| Problem to solve |
From the line that contains "(418, 263) = (611, 295): turquoise" through the line that contains "(502, 271) = (709, 334): none", output every line of the listing below exactly and leave out all the rest.

| Records shown |
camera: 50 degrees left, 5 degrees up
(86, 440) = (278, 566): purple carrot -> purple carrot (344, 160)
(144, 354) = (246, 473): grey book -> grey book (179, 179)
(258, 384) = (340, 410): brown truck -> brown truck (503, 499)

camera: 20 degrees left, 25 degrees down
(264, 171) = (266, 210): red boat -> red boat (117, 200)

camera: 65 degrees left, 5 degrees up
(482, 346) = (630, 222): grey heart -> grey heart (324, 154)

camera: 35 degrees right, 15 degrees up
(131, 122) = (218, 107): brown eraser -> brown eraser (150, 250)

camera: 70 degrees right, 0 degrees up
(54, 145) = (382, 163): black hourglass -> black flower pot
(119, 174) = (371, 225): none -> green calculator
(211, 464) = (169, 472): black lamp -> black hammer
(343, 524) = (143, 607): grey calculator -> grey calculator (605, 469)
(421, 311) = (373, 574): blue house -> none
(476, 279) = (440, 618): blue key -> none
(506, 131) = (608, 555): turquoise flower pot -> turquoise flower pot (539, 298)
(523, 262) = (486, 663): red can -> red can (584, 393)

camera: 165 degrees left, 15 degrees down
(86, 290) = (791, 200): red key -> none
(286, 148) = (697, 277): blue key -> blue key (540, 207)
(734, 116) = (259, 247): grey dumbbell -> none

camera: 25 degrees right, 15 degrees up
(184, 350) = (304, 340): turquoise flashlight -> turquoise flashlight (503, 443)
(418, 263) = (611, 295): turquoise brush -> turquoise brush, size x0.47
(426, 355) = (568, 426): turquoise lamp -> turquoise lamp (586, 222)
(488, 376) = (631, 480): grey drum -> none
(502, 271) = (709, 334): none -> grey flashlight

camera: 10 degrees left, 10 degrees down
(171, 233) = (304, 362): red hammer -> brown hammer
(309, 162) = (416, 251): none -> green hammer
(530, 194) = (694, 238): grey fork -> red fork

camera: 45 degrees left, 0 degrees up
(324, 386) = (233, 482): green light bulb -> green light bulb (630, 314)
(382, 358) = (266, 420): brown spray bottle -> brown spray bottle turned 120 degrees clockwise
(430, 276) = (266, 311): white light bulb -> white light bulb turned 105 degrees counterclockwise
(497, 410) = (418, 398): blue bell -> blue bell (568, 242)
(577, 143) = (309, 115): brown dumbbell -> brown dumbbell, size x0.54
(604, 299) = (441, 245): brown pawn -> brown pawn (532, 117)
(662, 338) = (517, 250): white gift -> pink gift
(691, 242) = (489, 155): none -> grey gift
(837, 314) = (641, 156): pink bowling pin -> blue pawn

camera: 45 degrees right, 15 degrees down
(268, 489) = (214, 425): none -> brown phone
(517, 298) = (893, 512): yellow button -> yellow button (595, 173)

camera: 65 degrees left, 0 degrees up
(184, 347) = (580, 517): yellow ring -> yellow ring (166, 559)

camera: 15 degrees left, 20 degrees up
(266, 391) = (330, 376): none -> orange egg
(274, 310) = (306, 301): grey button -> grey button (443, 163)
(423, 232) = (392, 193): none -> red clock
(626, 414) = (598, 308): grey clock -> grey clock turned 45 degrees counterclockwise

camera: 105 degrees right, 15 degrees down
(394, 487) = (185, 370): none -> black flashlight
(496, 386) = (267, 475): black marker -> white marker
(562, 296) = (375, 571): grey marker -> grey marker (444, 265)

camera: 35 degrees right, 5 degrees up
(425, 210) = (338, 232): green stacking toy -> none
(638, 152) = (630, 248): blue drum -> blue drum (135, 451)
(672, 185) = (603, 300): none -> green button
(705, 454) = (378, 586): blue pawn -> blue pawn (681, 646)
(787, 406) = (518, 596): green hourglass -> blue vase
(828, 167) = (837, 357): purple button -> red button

| Written response |
(418, 263) = (611, 295): turquoise brush -> turquoise brush, size x0.47
(426, 355) = (568, 426): turquoise lamp -> turquoise lamp (586, 222)
(488, 376) = (631, 480): grey drum -> none
(502, 271) = (709, 334): none -> grey flashlight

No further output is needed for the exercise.